## Assigned task
Beginning with the line that has "SCALE2 pin DT: SCK -> A4", write out each line down to the end of the records below exactly, and include no pictures.

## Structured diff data
————————
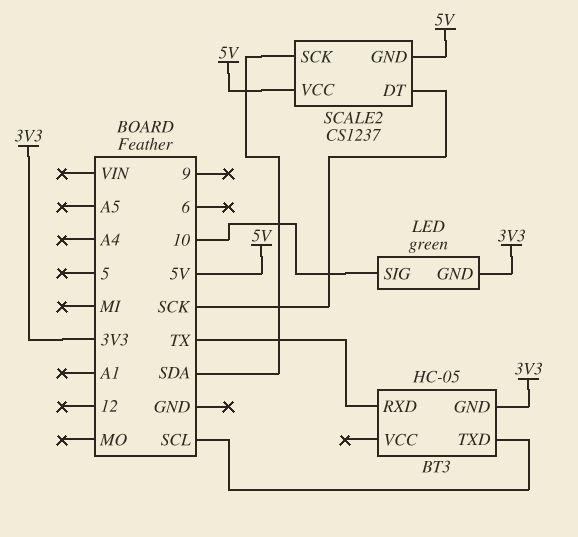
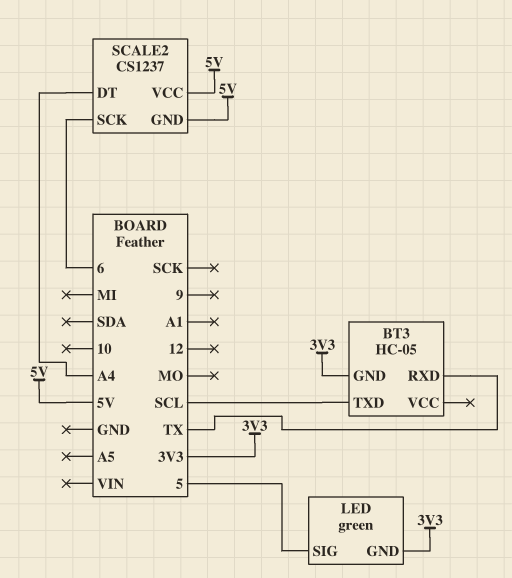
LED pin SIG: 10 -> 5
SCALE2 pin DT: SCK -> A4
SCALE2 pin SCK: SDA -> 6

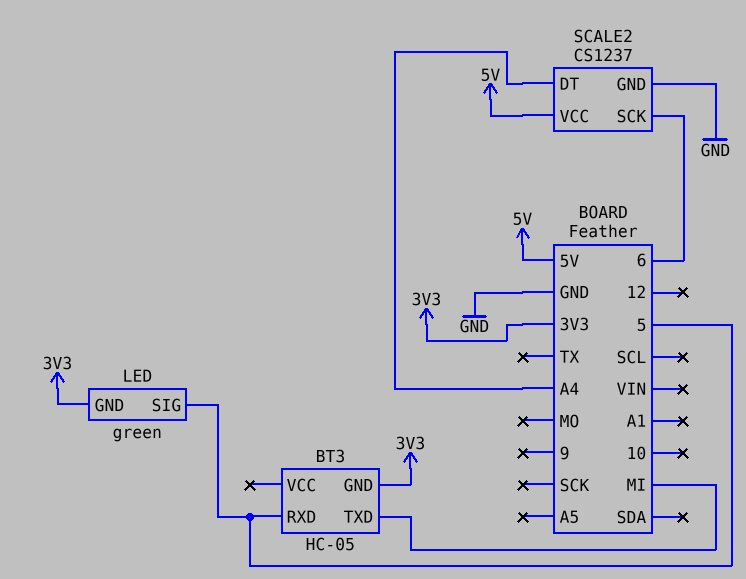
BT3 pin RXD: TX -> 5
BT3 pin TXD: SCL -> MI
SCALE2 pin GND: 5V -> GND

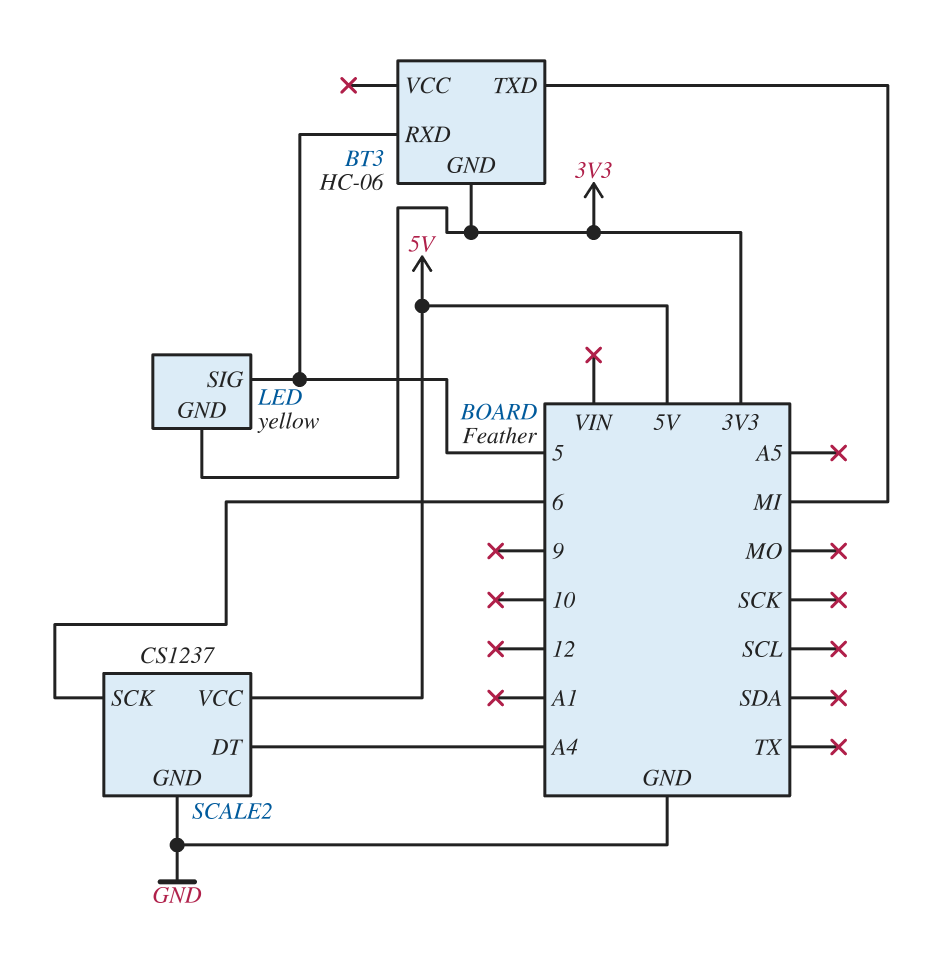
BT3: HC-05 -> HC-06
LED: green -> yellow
————————
## Completed task
SCALE2 pin DT: SCK -> A4
SCALE2 pin SCK: SDA -> 6

BT3 pin RXD: TX -> 5
BT3 pin TXD: SCL -> MI
SCALE2 pin GND: 5V -> GND

BT3: HC-05 -> HC-06
LED: green -> yellow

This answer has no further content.